>>>>>

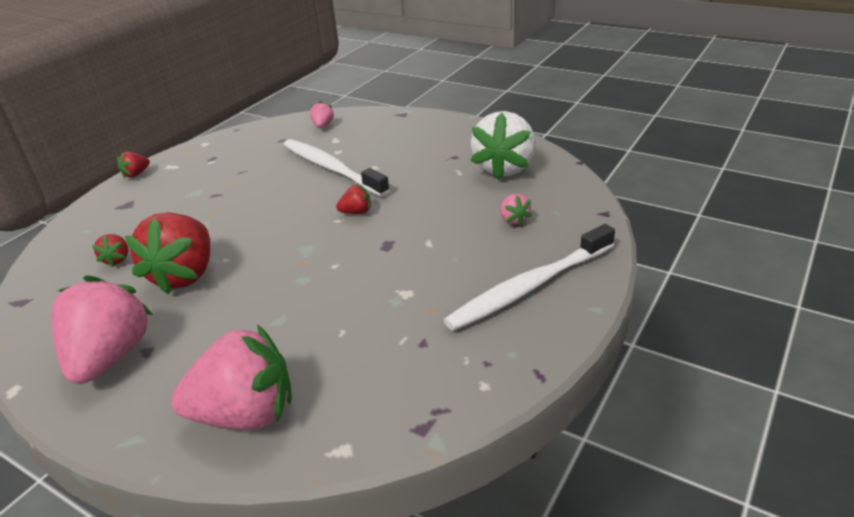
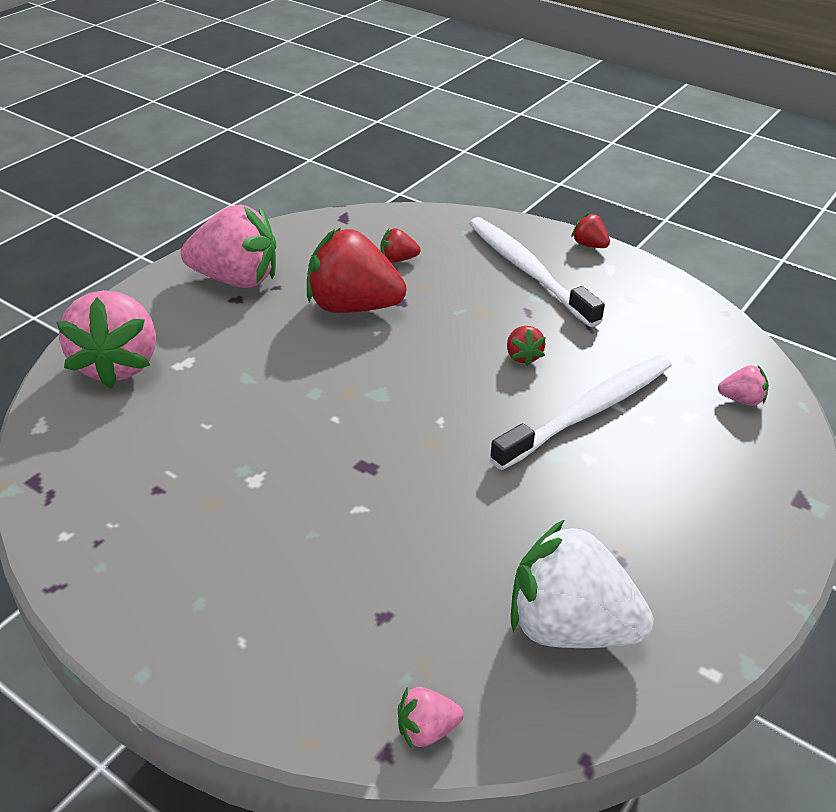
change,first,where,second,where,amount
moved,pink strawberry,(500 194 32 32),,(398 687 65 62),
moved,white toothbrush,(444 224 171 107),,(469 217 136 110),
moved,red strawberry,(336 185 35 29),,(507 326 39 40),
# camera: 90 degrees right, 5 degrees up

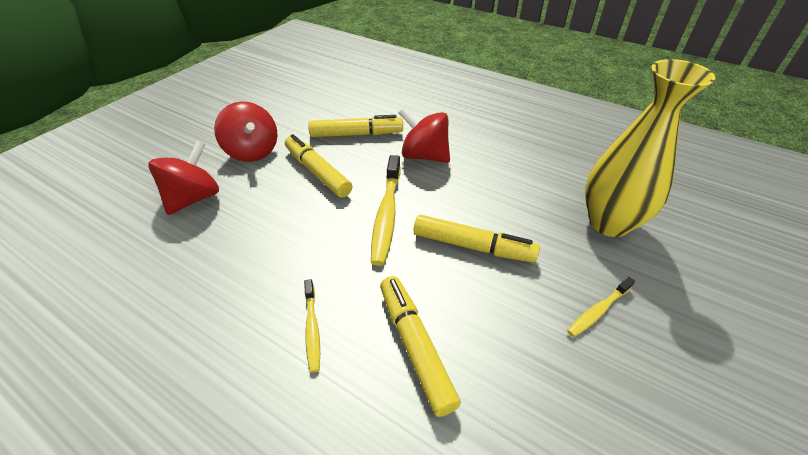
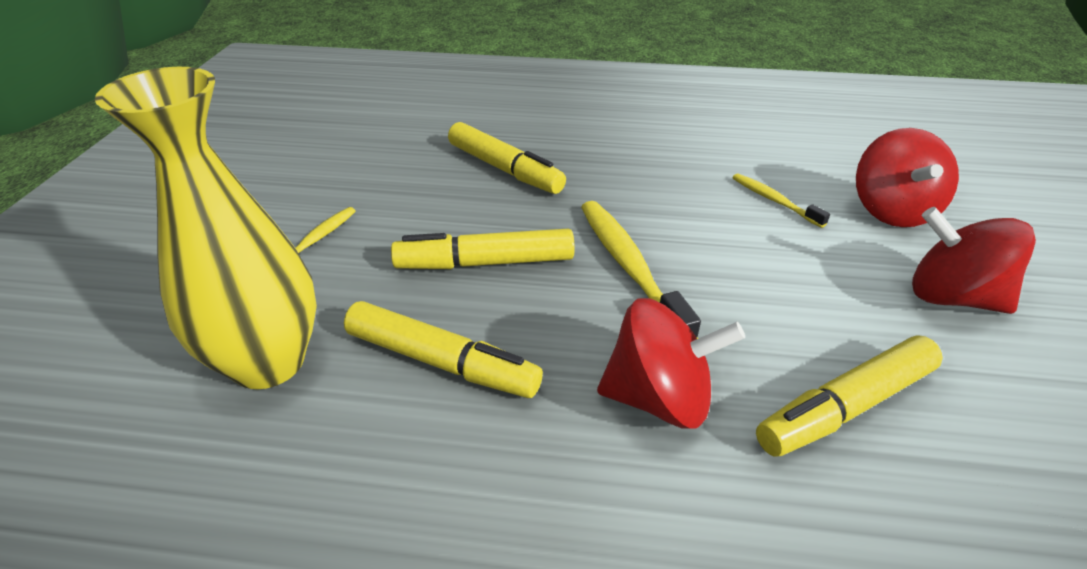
change,first,where,second,where,amount
moved,yellow marker,(285 134 67 64),,(344 301 199 97),
moved,yellow toothbrush,(304 279 16 94),,(732 174 98 54),
# camera: 155 degrees right, 5 degrees down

<<<<<

Transcribe the records above exactly and drop every picture.

Result of the exercise:
change,first,where,second,where,amount
moved,pink strawberry,(500 194 32 32),,(398 687 65 62),
moved,white toothbrush,(444 224 171 107),,(469 217 136 110),
moved,red strawberry,(336 185 35 29),,(507 326 39 40),
# camera: 90 degrees right, 5 degrees up

change,first,where,second,where,amount
moved,yellow marker,(285 134 67 64),,(344 301 199 97),
moved,yellow toothbrush,(304 279 16 94),,(732 174 98 54),
# camera: 155 degrees right, 5 degrees down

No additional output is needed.